**Work to complete:**
Every line from the one containing "white rectangle: (200, 105)" to the end of the records below should be returned exactly; pictures are to be dropped.

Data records
= = = = =

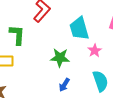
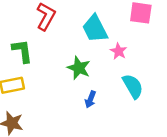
green star: (60, 58) -> (79, 68), turned 30

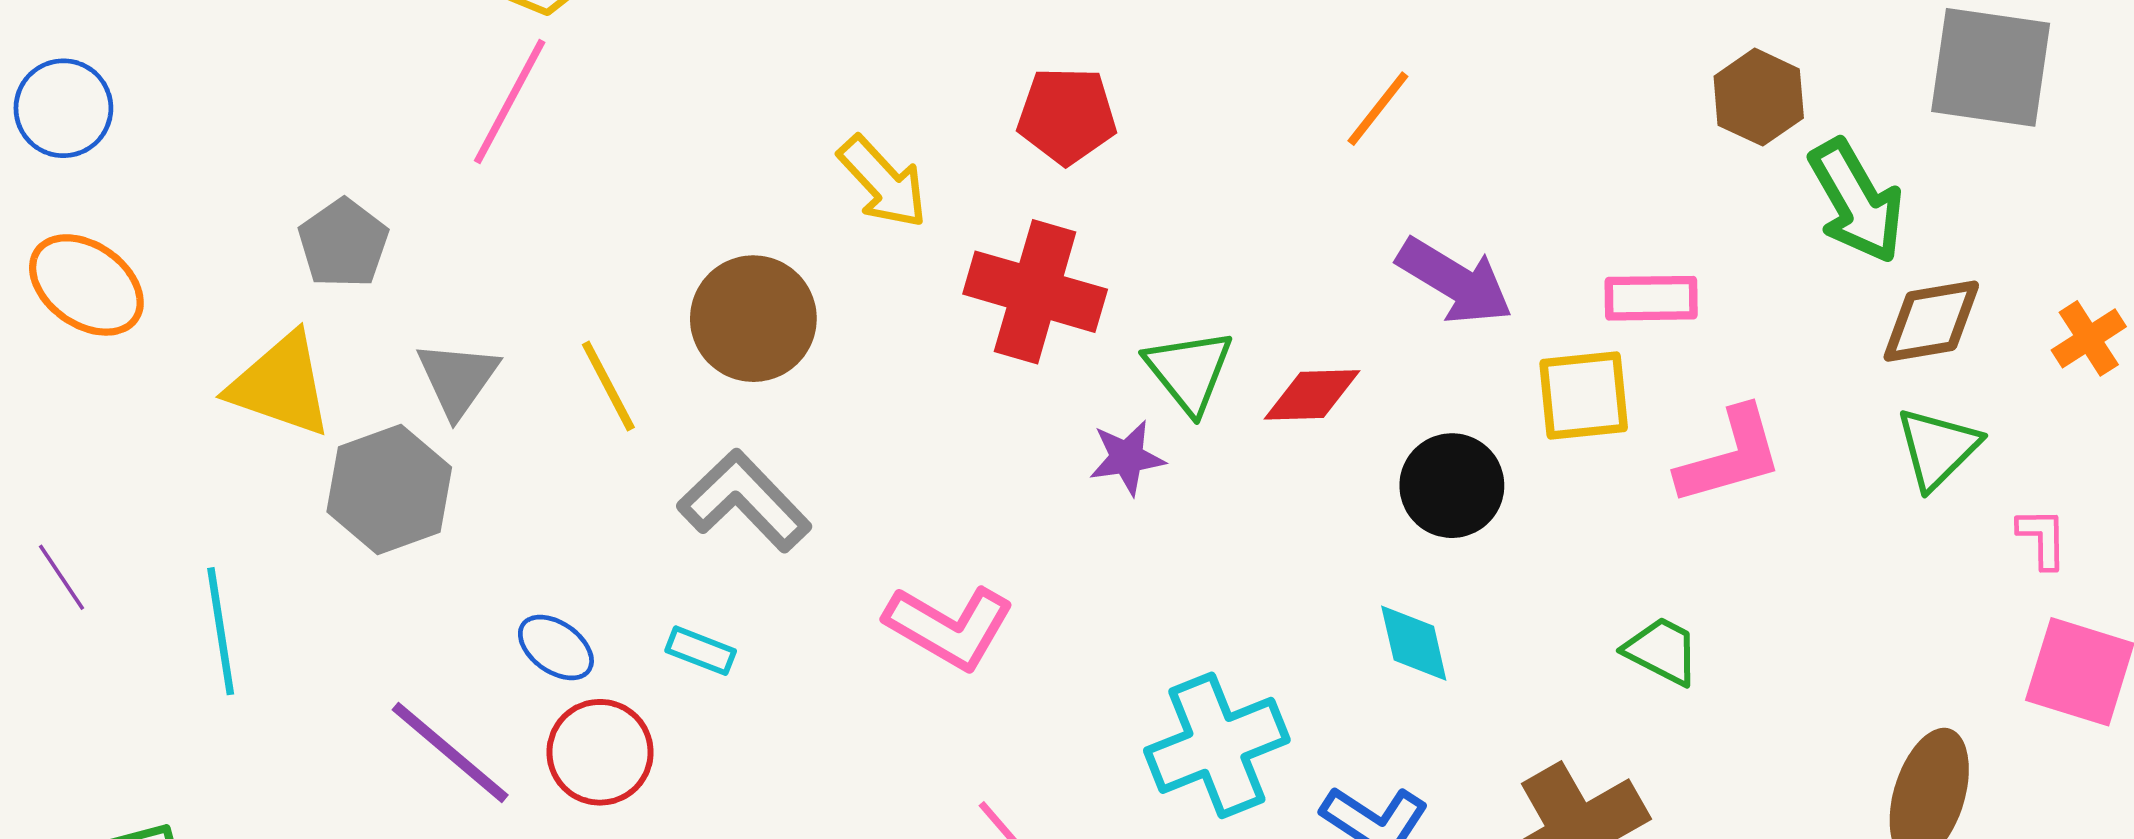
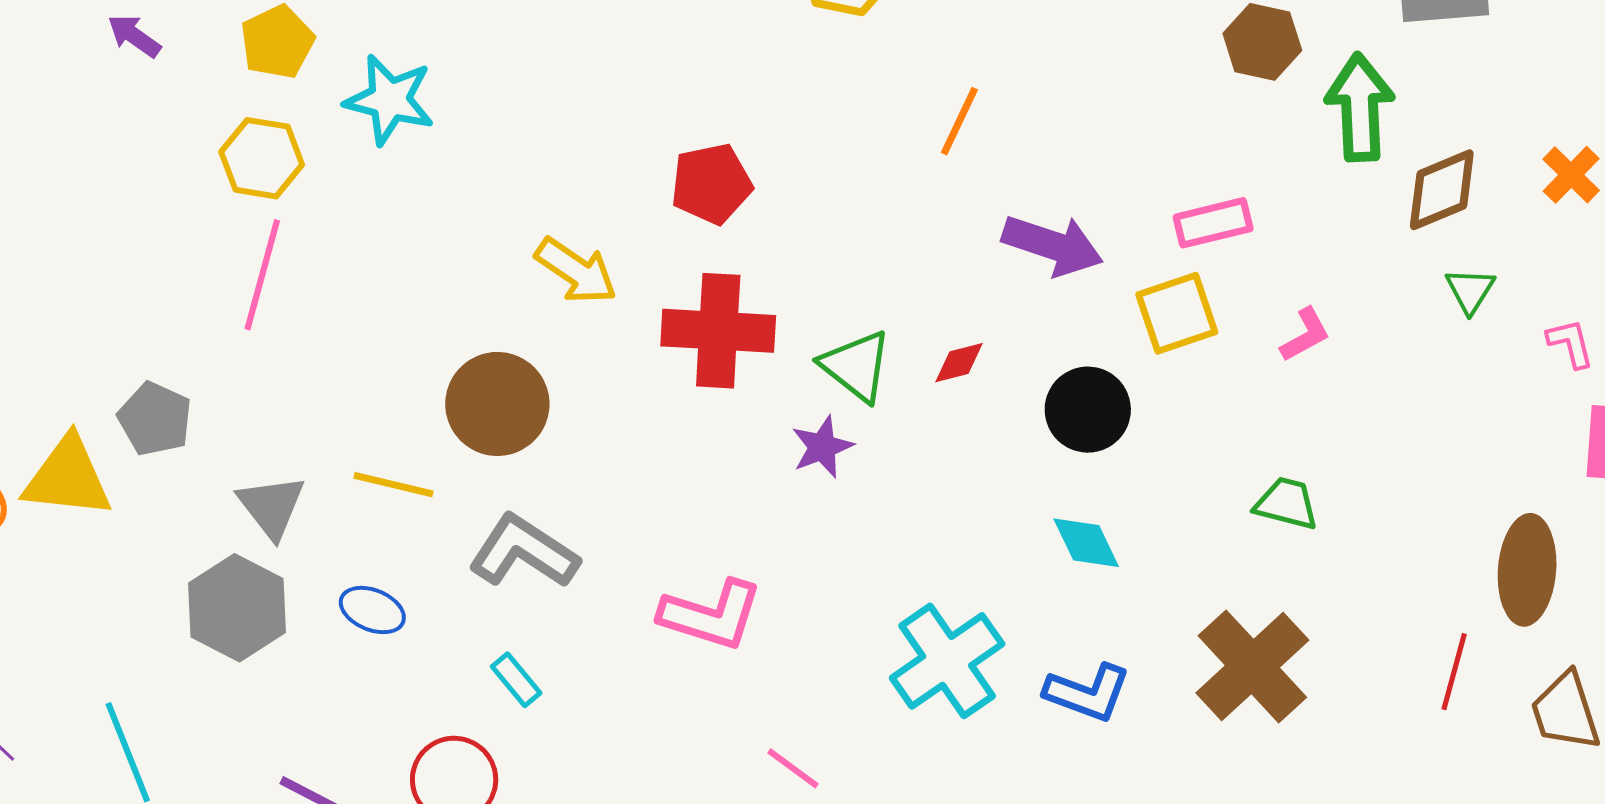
green arrow: (1856, 201) -> (1360, 107), turned -140
yellow triangle: (281, 385) -> (68, 477), moved
yellow line: (608, 386) -> (393, 485), turned -36
red diamond: (1312, 395) -> (959, 363), size x0.7
green triangle: (1938, 448) -> (1470, 290), size x0.7
pink L-shape: (1730, 456) -> (1305, 335), size x0.6
blue ellipse: (556, 647) -> (372, 610), moved
cyan rectangle: (701, 651) -> (516, 680), turned 42

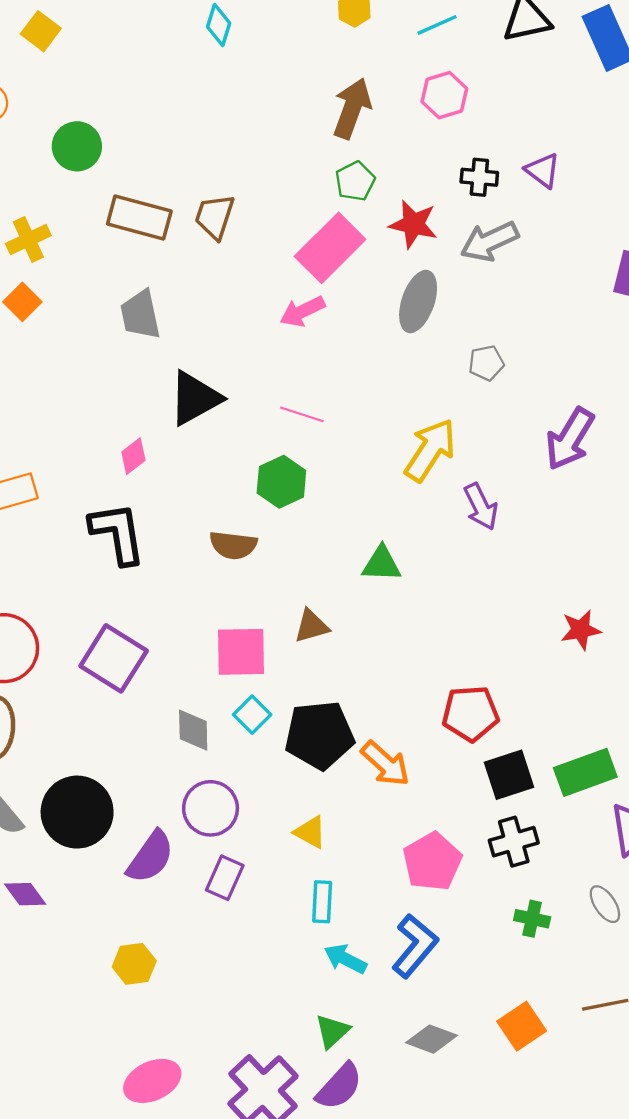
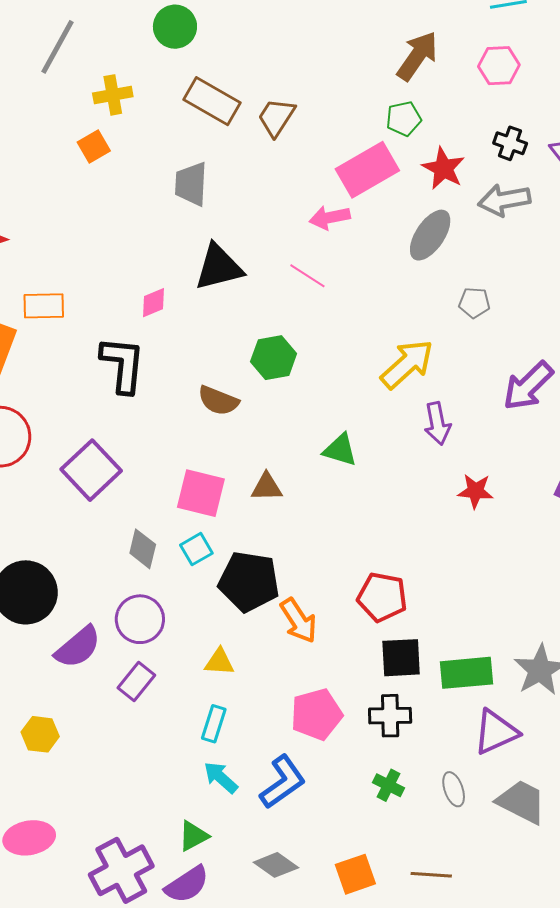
pink line: (302, 414) -> (307, 276), moved
red star: (581, 630) -> (475, 491), moved
yellow triangle: (310, 832) -> (219, 662), turned -40

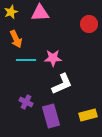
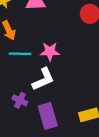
white L-shape: (62, 84) -> (43, 79), moved

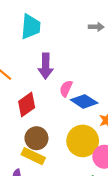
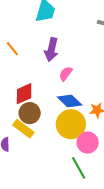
blue diamond: (84, 101) -> (70, 101), moved
red diamond: (27, 105) -> (24, 94), moved

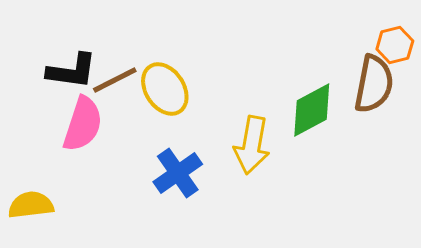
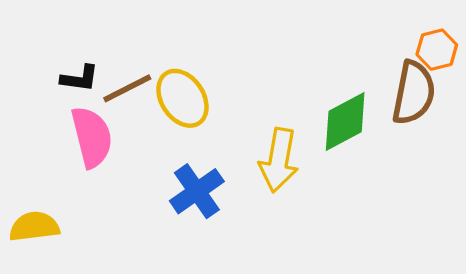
black L-shape: (72, 71) -> (80, 78), size x0.7
pink semicircle: (83, 124) -> (92, 137), turned -32

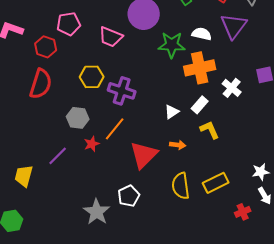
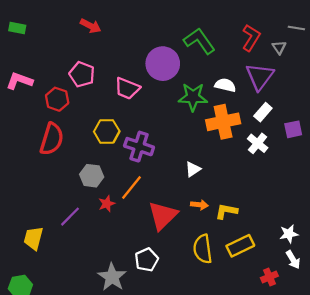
pink pentagon: (69, 24) -> (82, 74), turned 30
white rectangle: (200, 105) -> (263, 112), moved
yellow L-shape: (210, 130) -> (226, 211), moved, turned -55

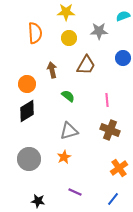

= = = = =

**Response area:**
white rectangle: (200, 105) -> (263, 112), moved
yellow L-shape: (210, 130) -> (226, 211), moved, turned -55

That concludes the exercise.